**Directive**
Present all of the material below as a numbered list, leaving out any blank lines.

════════════════

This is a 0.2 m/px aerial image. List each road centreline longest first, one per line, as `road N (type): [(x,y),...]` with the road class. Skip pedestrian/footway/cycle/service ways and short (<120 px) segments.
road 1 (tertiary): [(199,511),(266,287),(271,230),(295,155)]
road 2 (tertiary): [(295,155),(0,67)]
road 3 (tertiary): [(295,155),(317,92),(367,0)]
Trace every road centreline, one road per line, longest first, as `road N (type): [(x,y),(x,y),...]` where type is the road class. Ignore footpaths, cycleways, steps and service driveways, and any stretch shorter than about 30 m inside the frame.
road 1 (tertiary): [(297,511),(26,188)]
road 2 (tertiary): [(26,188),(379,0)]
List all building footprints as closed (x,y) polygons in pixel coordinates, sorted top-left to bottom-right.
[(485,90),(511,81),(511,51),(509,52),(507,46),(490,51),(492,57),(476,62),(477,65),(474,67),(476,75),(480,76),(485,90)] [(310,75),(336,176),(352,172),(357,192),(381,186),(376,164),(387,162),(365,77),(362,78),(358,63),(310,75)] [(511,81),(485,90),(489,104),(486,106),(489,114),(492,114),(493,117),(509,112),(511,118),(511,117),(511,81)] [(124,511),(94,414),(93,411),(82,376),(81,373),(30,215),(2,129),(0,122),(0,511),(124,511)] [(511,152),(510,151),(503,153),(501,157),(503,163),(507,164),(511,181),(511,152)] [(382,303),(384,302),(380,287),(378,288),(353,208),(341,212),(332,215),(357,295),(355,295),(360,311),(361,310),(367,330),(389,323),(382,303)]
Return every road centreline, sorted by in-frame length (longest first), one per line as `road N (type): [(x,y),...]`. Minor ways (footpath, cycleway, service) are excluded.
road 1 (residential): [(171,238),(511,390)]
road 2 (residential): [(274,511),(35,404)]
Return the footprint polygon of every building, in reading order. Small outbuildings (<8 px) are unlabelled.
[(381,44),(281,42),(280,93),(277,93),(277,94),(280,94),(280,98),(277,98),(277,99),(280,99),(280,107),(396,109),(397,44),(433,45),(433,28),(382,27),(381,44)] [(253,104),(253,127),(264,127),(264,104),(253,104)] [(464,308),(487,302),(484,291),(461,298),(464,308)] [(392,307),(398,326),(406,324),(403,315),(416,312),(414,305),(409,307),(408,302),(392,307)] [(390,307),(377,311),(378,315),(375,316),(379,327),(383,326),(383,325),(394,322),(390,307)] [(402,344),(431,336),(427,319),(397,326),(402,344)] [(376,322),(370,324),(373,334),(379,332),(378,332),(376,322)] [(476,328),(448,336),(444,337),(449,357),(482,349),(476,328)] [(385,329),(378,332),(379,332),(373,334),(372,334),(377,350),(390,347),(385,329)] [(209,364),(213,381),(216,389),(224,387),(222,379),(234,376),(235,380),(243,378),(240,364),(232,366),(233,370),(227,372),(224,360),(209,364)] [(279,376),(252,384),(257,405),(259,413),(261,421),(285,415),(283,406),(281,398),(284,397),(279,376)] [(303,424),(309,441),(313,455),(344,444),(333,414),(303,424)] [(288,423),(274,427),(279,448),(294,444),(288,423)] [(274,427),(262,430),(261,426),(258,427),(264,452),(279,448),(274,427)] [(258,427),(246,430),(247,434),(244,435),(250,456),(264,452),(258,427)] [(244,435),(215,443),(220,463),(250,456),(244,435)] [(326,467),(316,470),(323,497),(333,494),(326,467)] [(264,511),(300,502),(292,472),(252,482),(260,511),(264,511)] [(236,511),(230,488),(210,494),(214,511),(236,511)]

════════════════

**Reply to the task**
1. This is a 0.2 m/px aerial image. List each road centreline longest first, one per line, as `road N (type): [(x,y),...]` with the road class. Skip pedestrian/footway/cycle/service ways and short (<120 px) segments.
2. road 1 (tertiary): [(199,511),(266,287),(271,230),(295,155)]
3. road 2 (tertiary): [(295,155),(0,67)]
4. road 3 (tertiary): [(295,155),(317,92),(367,0)]
5. Trace every road centreline, one road per line, longest first, as `road N (type): [(x,y),(x,y),...]` where type is the road class. Ignore footpaths, cycleways, steps and service driveways, and any stretch shorter than about 30 m inside the frame.
6. road 1 (tertiary): [(297,511),(26,188)]
7. road 2 (tertiary): [(26,188),(379,0)]
8. List all building footprints as closed (x,y) polygons in pixel coordinates, sorted top-left to bottom-right.
9. [(485,90),(511,81),(511,51),(509,52),(507,46),(490,51),(492,57),(476,62),(477,65),(474,67),(476,75),(480,76),(485,90)] [(310,75),(336,176),(352,172),(357,192),(381,186),(376,164),(387,162),(365,77),(362,78),(358,63),(310,75)] [(511,81),(485,90),(489,104),(486,106),(489,114),(492,114),(493,117),(509,112),(511,118),(511,117),(511,81)] [(124,511),(94,414),(93,411),(82,376),(81,373),(30,215),(2,129),(0,122),(0,511),(124,511)] [(511,152),(510,151),(503,153),(501,157),(503,163),(507,164),(511,181),(511,152)] [(382,303),(384,302),(380,287),(378,288),(353,208),(341,212),(332,215),(357,295),(355,295),(360,311),(361,310),(367,330),(389,323),(382,303)]
10. Return every road centreline, sorted by in-frame length (longest first), one per line as `road N (type): [(x,y),...]`. Minor ways (footpath, cycleway, service) are excluded.
11. road 1 (residential): [(171,238),(511,390)]
12. road 2 (residential): [(274,511),(35,404)]
13. Return the footprint polygon of every building, in reading order. Small outbuildings (<8 px) are unlabelled.
14. [(381,44),(281,42),(280,93),(277,93),(277,94),(280,94),(280,98),(277,98),(277,99),(280,99),(280,107),(396,109),(397,44),(433,45),(433,28),(382,27),(381,44)] [(253,104),(253,127),(264,127),(264,104),(253,104)] [(464,308),(487,302),(484,291),(461,298),(464,308)] [(392,307),(398,326),(406,324),(403,315),(416,312),(414,305),(409,307),(408,302),(392,307)] [(390,307),(377,311),(378,315),(375,316),(379,327),(383,326),(383,325),(394,322),(390,307)] [(402,344),(431,336),(427,319),(397,326),(402,344)] [(376,322),(370,324),(373,334),(379,332),(378,332),(376,322)] [(476,328),(448,336),(444,337),(449,357),(482,349),(476,328)] [(385,329),(378,332),(379,332),(373,334),(372,334),(377,350),(390,347),(385,329)] [(209,364),(213,381),(216,389),(224,387),(222,379),(234,376),(235,380),(243,378),(240,364),(232,366),(233,370),(227,372),(224,360),(209,364)] [(279,376),(252,384),(257,405),(259,413),(261,421),(285,415),(283,406),(281,398),(284,397),(279,376)] [(303,424),(309,441),(313,455),(344,444),(333,414),(303,424)] [(288,423),(274,427),(279,448),(294,444),(288,423)] [(274,427),(262,430),(261,426),(258,427),(264,452),(279,448),(274,427)] [(258,427),(246,430),(247,434),(244,435),(250,456),(264,452),(258,427)] [(244,435),(215,443),(220,463),(250,456),(244,435)] [(326,467),(316,470),(323,497),(333,494),(326,467)] [(264,511),(300,502),(292,472),(252,482),(260,511),(264,511)] [(236,511),(230,488),(210,494),(214,511),(236,511)]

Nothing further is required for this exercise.